## GIVEN MATERIAL:
---+---
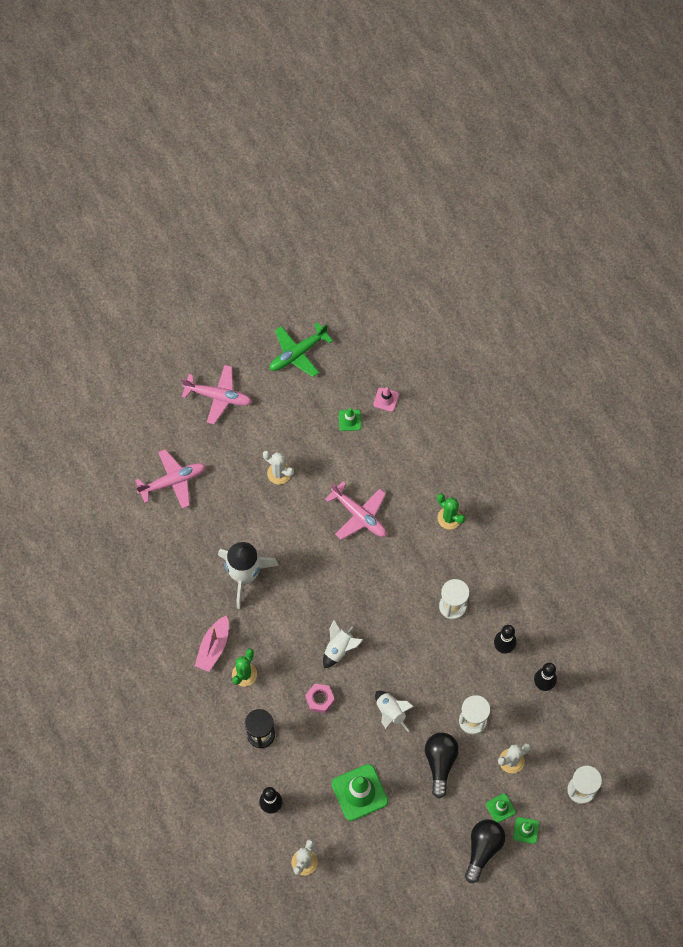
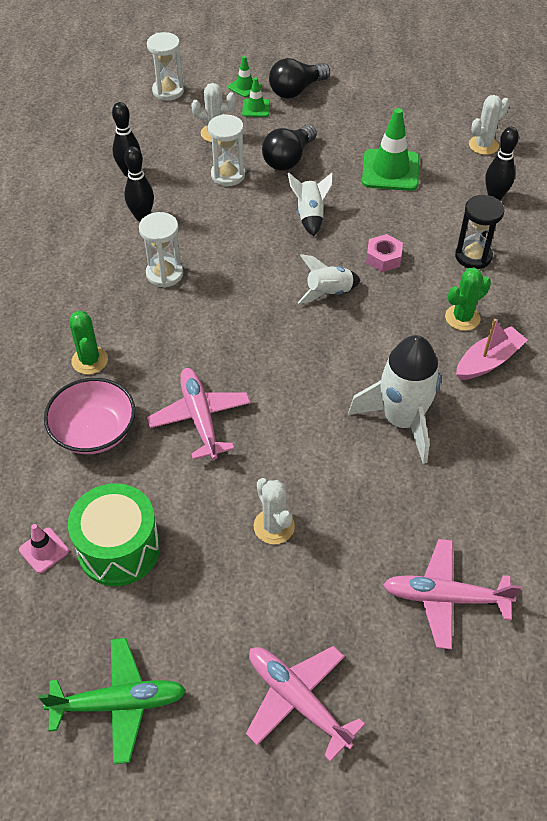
camera: 150 degrees left, 15 degrees down
(349, 420) = (119, 548): green traffic cone -> green drum
(411, 475) = (94, 431): none -> pink bowl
---+---
With the pictures left out, write out all of the data exactly.

camera: 150 degrees left, 15 degrees down
(349, 420) = (119, 548): green traffic cone -> green drum
(411, 475) = (94, 431): none -> pink bowl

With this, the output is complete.